** PROVIDED RECORDS follows **
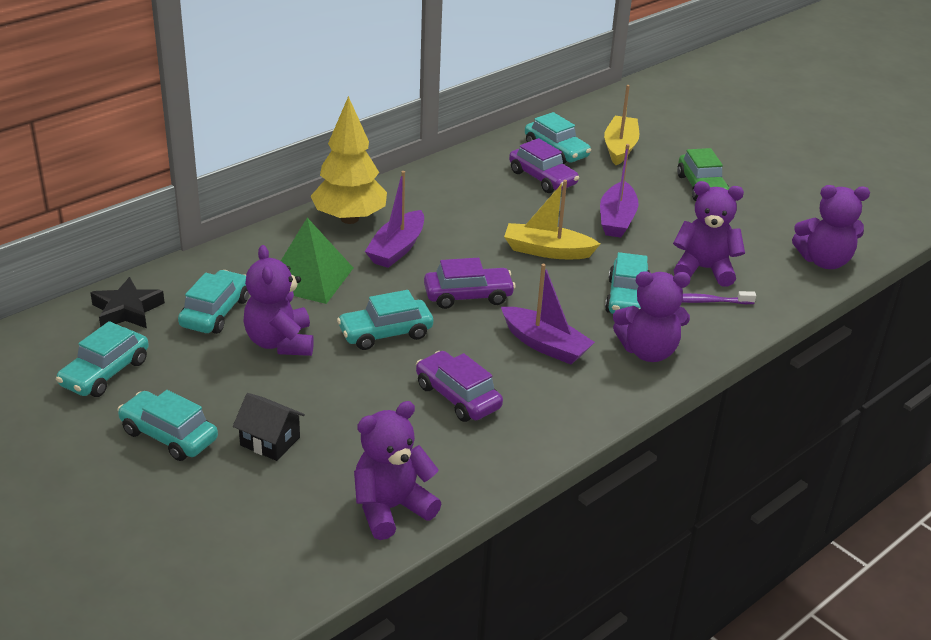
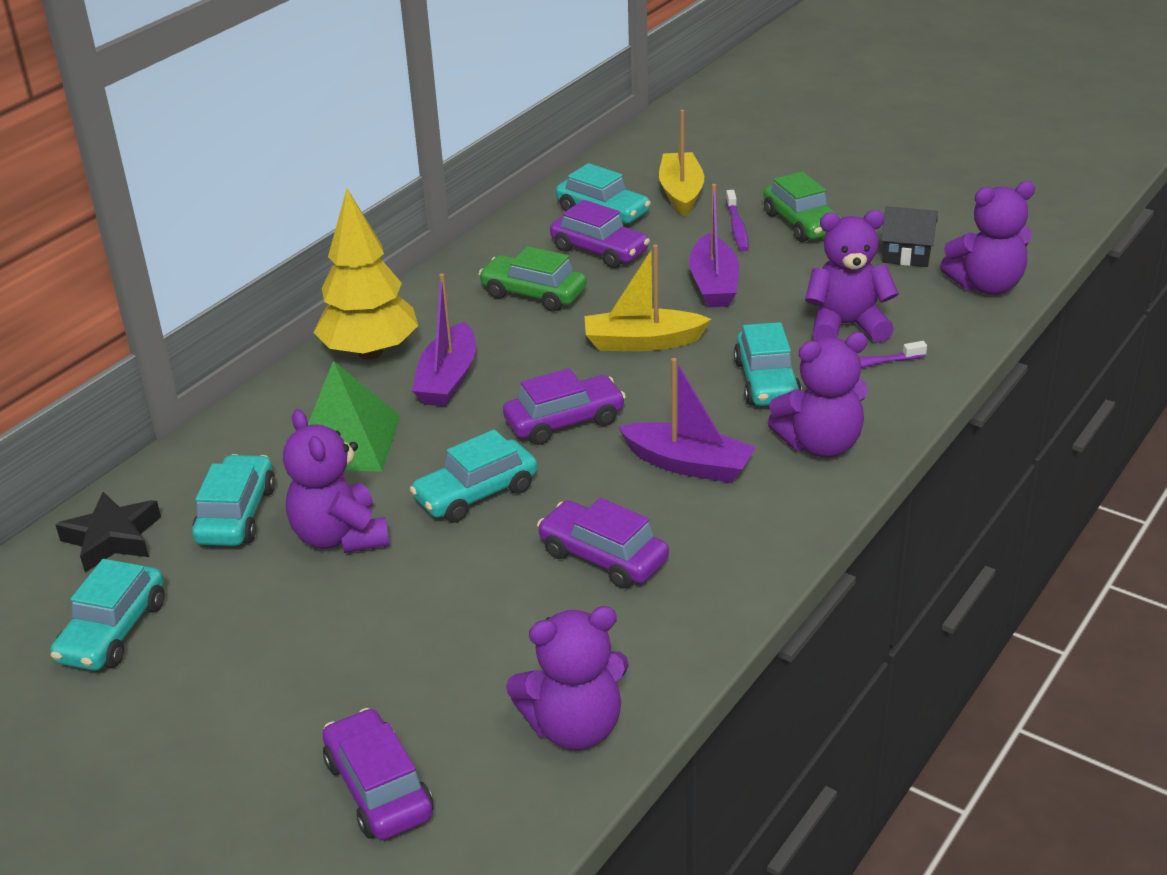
camera: 10 degrees left, 0 degrees up
(169, 435) = (235, 698): turquoise car -> none
(242, 518) = (379, 788): none -> purple car
(270, 441) = (377, 674): black house -> black house (906, 255)
(391, 508) = (574, 727): purple teddy bear -> purple teddy bear turned 150 degrees counterclockwise
(482, 200) = (533, 294): none -> green car
(651, 181) = (737, 227): none -> purple toothbrush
** End of PROVIDED RECORDS **
→ **PROBLEM DETAILS**: Transcribe the listing above in full and exactly; no pictures belong in the copy.

→ **OUTPUT OF THE TASK**:
camera: 10 degrees left, 0 degrees up
(169, 435) = (235, 698): turquoise car -> none
(242, 518) = (379, 788): none -> purple car
(270, 441) = (377, 674): black house -> black house (906, 255)
(391, 508) = (574, 727): purple teddy bear -> purple teddy bear turned 150 degrees counterclockwise
(482, 200) = (533, 294): none -> green car
(651, 181) = (737, 227): none -> purple toothbrush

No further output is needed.